▶ [Supplied material]
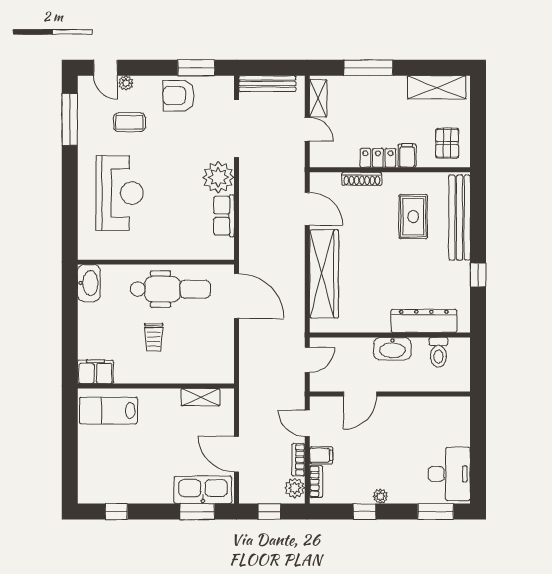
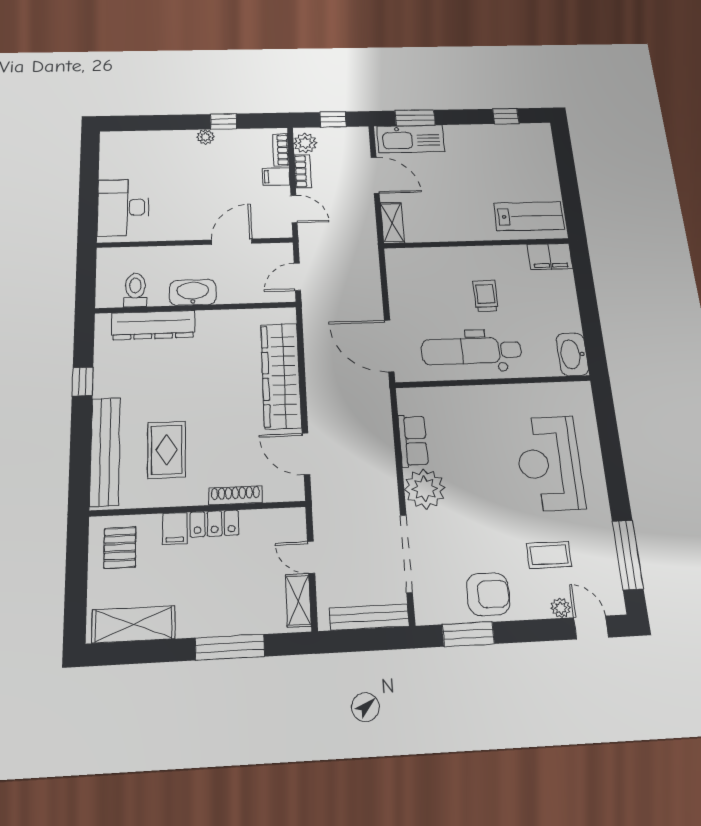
shelving: (200, 397) -> (392, 223), moved, turned 90
desk: (449, 474) -> (123, 207), moved
window: (436, 512) -> (141, 123), removed

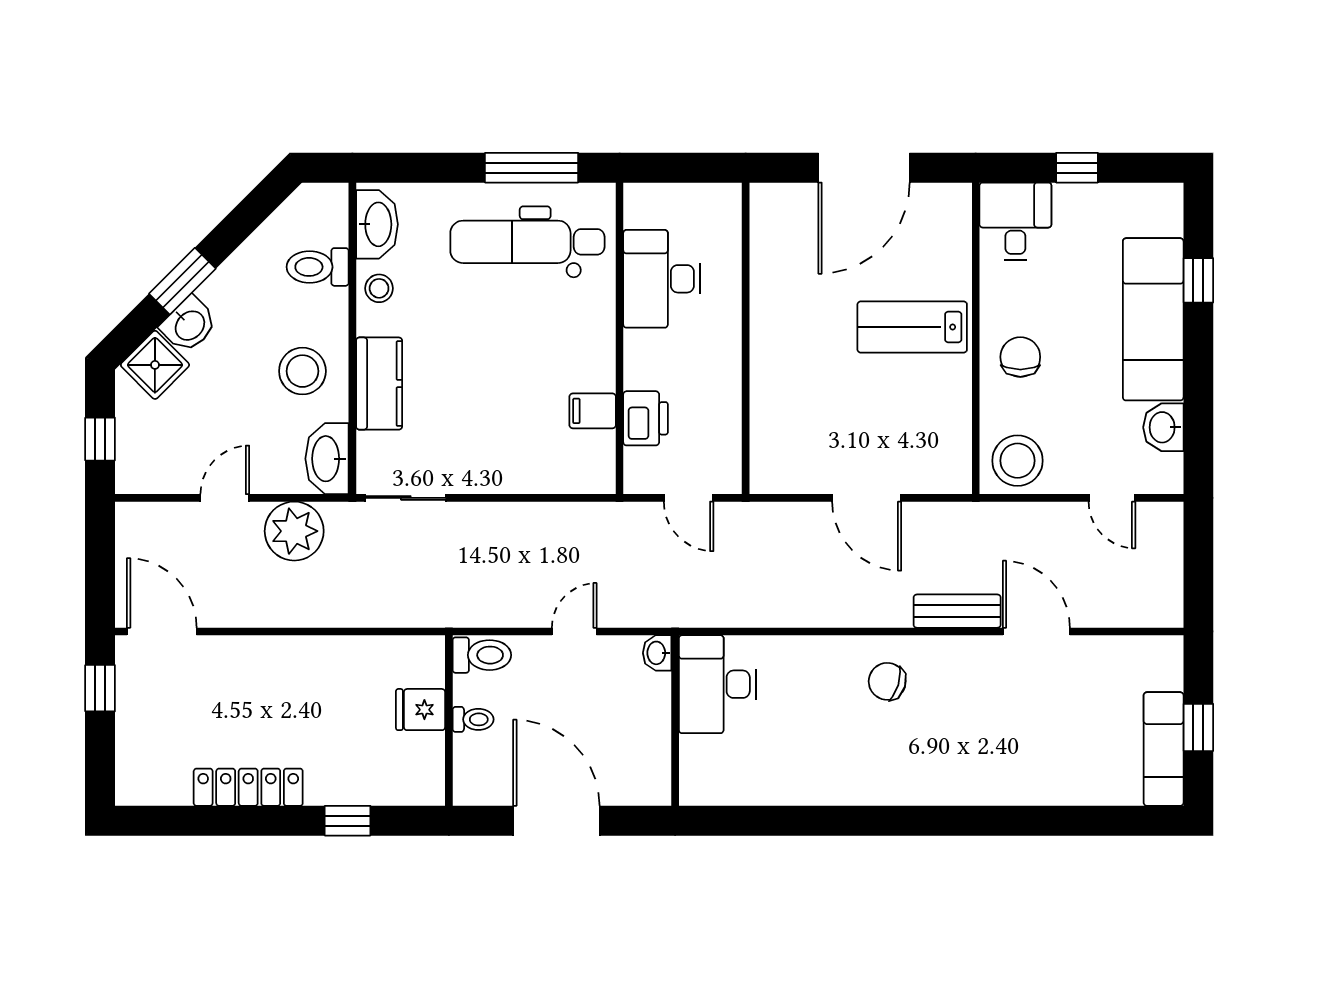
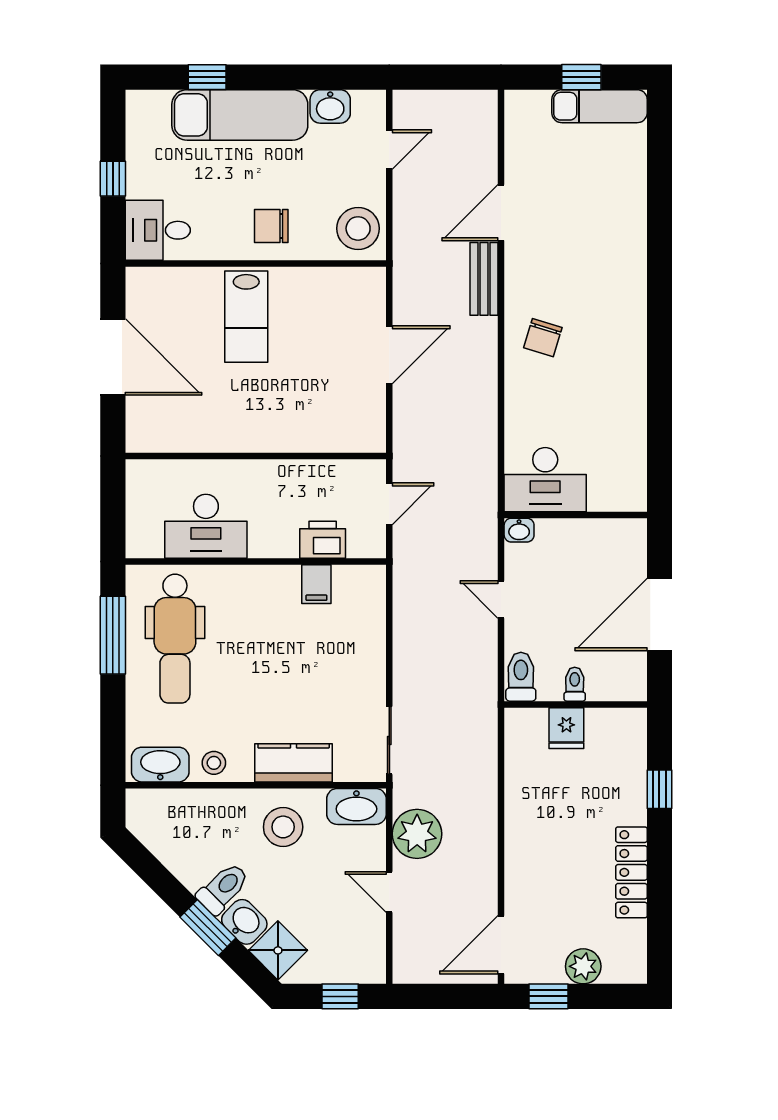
toilet: (318, 267) -> (223, 888), moved, turned -135
plant: (136, 730) -> (583, 966), added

▶ [The problem]
Return exactly the lines starting at the line with "window: (436, 512) -> (141, 123), removed" and ending at the last line of the listing, both ends included; pictures are to be left out.

▶ [The completed task]
window: (436, 512) -> (141, 123), removed

toilet: (318, 267) -> (223, 888), moved, turned -135
plant: (136, 730) -> (583, 966), added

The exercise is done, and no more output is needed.